> [THE TASK] In the data below, how many lines include the word "orange"? Give only the number.

> [ENTRIES PROVIDED]
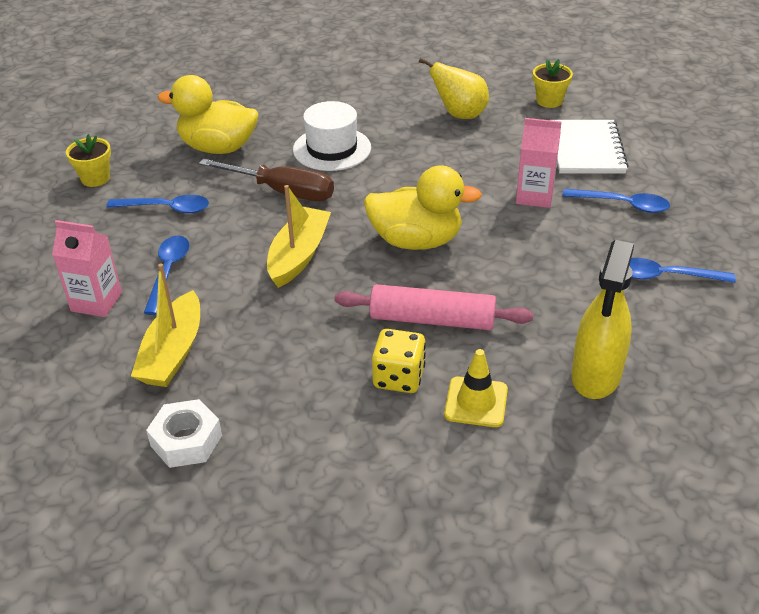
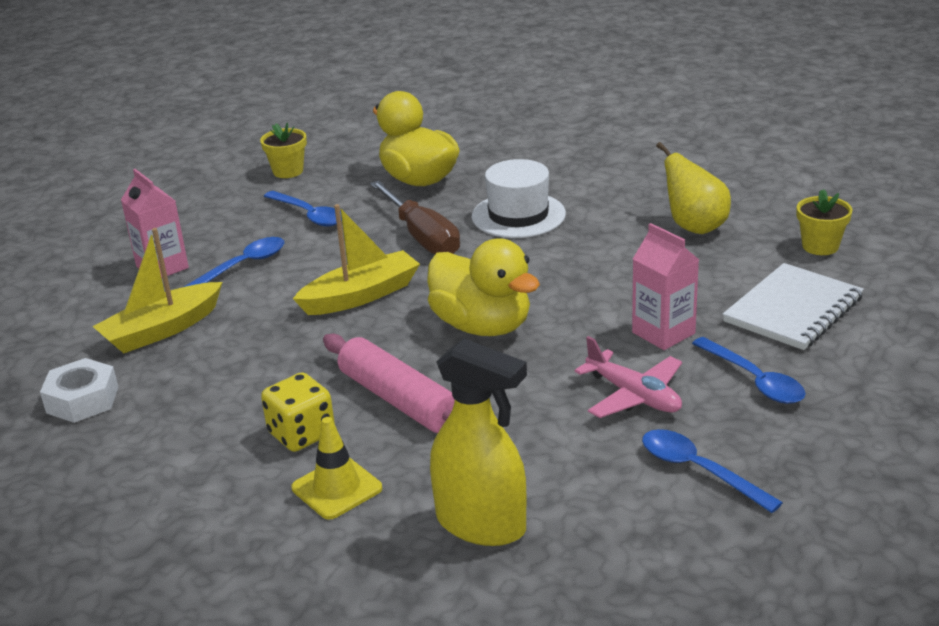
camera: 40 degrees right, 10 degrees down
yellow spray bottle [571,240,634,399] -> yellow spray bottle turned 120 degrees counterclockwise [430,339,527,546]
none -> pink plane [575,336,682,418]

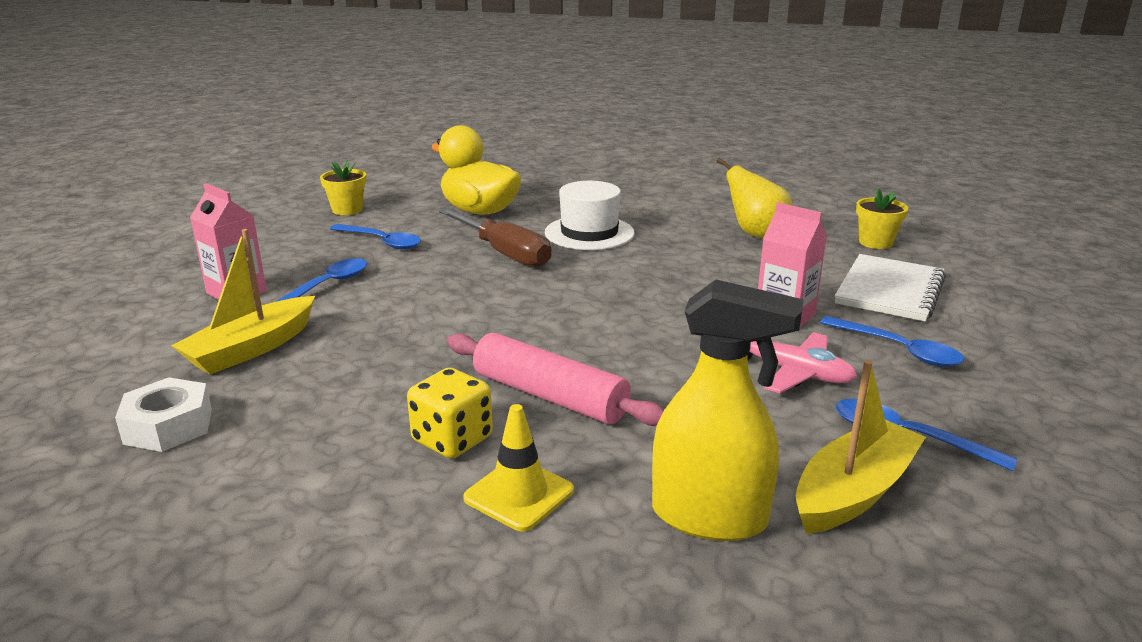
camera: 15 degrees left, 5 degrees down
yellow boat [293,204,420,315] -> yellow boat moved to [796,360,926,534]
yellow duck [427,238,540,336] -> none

==

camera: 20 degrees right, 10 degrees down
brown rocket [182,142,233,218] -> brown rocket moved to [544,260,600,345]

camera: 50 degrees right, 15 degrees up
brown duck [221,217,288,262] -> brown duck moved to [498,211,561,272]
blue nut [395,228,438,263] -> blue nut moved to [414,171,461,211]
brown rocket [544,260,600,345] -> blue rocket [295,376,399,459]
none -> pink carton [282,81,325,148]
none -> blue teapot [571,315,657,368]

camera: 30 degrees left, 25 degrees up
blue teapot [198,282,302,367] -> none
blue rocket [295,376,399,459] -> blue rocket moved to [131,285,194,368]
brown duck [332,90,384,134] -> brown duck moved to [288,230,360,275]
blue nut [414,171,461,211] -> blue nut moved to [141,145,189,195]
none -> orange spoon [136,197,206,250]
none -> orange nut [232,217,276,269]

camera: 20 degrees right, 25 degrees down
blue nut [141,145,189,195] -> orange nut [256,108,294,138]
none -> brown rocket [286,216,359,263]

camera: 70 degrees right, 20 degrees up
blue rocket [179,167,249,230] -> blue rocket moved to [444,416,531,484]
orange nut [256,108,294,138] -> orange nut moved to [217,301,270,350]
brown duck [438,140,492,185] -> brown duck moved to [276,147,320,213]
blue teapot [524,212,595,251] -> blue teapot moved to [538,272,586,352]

> [YOUR SOLUTION] 4